> **WORKING DATA**:
☆ ☆ ☆ ☆ ☆ ☆ ☆
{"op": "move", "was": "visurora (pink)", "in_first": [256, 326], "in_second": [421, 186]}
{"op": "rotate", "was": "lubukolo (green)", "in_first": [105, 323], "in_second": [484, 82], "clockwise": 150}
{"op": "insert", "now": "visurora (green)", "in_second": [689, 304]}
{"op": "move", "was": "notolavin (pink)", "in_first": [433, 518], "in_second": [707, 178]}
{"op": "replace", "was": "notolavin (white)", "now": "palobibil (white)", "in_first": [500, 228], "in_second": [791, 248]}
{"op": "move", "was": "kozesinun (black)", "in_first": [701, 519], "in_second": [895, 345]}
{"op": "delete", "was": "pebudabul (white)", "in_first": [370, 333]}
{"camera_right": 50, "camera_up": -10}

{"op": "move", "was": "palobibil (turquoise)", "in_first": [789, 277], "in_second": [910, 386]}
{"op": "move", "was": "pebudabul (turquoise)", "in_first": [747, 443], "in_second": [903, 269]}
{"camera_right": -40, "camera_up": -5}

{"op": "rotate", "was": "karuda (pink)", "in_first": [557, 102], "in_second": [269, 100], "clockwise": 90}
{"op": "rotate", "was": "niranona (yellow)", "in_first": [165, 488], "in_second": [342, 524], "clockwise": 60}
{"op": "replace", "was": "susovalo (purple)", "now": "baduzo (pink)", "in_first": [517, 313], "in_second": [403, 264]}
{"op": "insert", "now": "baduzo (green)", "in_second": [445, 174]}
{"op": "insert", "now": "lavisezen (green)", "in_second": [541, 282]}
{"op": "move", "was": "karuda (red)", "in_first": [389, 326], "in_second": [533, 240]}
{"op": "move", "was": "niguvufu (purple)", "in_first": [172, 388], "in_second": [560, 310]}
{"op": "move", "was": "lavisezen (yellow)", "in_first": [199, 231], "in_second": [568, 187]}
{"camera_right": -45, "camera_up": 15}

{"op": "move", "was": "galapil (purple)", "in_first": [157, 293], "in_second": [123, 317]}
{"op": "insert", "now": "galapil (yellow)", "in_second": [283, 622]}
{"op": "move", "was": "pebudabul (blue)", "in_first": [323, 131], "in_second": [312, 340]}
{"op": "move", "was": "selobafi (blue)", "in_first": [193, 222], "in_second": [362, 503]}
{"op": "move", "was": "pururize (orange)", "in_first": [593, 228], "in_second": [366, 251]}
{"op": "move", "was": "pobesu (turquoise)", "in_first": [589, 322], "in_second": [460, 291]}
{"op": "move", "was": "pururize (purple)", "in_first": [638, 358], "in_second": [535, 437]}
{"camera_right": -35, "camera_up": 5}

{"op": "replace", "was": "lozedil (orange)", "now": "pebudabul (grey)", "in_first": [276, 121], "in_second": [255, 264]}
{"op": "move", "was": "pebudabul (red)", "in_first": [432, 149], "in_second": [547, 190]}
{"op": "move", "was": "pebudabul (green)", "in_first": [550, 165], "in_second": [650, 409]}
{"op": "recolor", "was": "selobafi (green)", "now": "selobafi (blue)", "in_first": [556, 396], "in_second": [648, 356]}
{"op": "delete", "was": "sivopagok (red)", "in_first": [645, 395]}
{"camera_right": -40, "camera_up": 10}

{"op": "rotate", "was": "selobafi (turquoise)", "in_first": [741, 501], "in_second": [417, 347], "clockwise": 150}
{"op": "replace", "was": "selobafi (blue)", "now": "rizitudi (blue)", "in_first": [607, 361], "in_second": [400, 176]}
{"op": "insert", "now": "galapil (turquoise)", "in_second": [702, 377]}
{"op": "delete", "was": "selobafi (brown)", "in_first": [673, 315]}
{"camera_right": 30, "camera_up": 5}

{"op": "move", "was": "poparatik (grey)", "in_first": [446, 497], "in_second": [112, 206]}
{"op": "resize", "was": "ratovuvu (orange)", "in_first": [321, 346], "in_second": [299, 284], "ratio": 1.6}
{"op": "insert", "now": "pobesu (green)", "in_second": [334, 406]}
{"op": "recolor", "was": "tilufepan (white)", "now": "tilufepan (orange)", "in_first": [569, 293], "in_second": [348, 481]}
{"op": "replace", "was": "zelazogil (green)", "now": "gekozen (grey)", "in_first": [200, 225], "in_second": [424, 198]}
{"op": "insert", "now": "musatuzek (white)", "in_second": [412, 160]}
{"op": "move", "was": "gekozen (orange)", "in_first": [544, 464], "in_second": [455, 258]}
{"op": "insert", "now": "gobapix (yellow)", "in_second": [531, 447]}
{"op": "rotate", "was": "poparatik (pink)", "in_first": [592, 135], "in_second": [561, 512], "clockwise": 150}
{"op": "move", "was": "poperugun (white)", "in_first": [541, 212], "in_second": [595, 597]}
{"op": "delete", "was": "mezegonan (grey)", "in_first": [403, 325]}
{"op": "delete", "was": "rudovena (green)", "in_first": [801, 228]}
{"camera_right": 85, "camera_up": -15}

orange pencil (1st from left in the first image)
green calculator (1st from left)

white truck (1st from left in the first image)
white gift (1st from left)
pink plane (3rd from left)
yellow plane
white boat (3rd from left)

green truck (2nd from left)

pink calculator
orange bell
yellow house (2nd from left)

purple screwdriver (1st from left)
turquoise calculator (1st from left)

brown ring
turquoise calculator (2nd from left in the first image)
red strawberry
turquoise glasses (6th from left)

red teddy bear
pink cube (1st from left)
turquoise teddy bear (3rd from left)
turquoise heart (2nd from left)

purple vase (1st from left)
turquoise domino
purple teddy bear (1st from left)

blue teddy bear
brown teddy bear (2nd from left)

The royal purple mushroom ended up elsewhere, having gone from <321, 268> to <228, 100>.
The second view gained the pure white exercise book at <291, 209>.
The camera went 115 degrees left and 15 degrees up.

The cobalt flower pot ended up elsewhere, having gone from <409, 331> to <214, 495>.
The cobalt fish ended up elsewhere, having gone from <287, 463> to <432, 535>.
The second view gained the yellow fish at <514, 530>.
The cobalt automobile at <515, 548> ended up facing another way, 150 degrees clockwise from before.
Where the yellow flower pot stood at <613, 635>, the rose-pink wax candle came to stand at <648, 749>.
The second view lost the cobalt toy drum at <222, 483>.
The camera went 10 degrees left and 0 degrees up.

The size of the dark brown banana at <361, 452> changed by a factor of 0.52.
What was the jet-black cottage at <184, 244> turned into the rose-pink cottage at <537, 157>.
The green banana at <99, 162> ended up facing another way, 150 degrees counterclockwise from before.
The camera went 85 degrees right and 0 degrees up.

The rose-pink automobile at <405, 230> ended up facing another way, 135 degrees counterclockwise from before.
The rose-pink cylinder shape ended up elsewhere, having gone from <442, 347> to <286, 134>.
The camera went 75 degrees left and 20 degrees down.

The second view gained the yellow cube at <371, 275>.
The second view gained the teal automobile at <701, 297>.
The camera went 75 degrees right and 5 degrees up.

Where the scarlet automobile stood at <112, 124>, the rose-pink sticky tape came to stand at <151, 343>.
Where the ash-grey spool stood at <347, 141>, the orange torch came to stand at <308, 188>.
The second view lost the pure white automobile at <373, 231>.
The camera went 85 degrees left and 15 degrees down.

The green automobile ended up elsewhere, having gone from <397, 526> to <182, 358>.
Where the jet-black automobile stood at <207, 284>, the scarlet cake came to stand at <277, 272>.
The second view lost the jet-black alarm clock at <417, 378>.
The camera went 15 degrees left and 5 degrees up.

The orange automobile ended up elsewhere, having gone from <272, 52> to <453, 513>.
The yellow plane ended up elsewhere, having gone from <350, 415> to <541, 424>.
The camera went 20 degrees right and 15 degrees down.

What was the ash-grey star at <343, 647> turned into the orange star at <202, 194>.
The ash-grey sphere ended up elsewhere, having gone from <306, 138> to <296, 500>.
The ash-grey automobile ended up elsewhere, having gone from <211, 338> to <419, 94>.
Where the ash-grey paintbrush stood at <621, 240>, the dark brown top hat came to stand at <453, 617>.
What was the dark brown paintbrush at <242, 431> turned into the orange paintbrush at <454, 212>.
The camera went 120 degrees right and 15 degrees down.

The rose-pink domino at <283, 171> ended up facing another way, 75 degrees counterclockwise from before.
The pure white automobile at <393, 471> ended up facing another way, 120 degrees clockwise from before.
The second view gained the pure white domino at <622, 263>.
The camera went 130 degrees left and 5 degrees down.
☆ ☆ ☆ ☆ ☆ ☆ ☆
> **EXERCISE DETAILS**: Once you have found every line above holding the word "visurora", copy those lines.

> **SOLUTION**:
{"op": "move", "was": "visurora (pink)", "in_first": [256, 326], "in_second": [421, 186]}
{"op": "insert", "now": "visurora (green)", "in_second": [689, 304]}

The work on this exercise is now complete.